* _Exercise prompt_
For the material that follows, return exactly the lines from the one with "POT206: 100k (AGND, W5, wiper W13) -> none" through the one with "R204: none -> 22k (W4, W13)", both ends included.

* _Working data_
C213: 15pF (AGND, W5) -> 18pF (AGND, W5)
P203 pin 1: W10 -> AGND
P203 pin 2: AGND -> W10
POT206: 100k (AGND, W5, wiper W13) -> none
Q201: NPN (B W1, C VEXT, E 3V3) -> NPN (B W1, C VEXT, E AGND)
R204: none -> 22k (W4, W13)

--

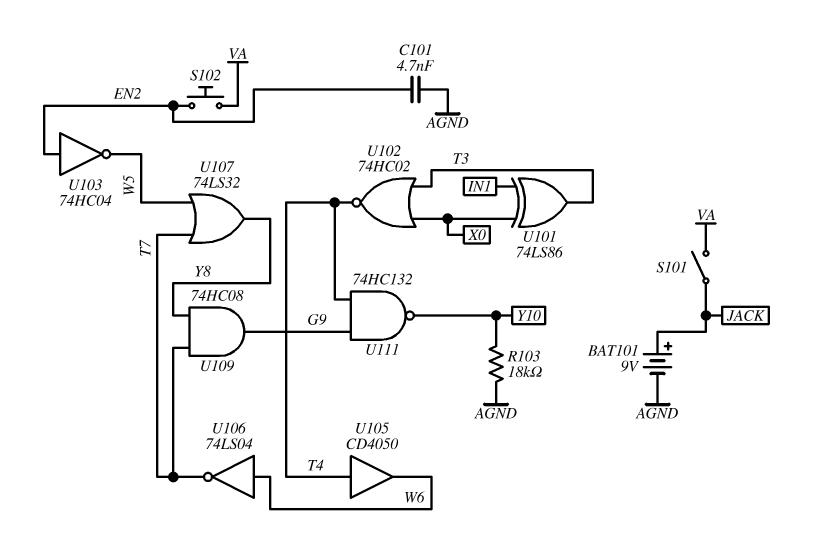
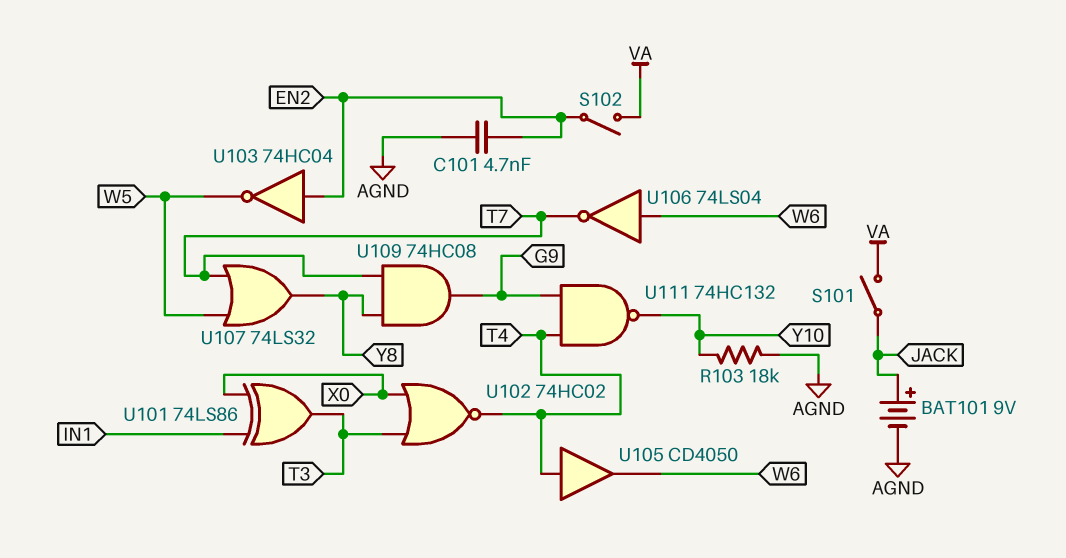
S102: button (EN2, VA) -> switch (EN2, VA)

* _Result of the task_
POT206: 100k (AGND, W5, wiper W13) -> none
Q201: NPN (B W1, C VEXT, E 3V3) -> NPN (B W1, C VEXT, E AGND)
R204: none -> 22k (W4, W13)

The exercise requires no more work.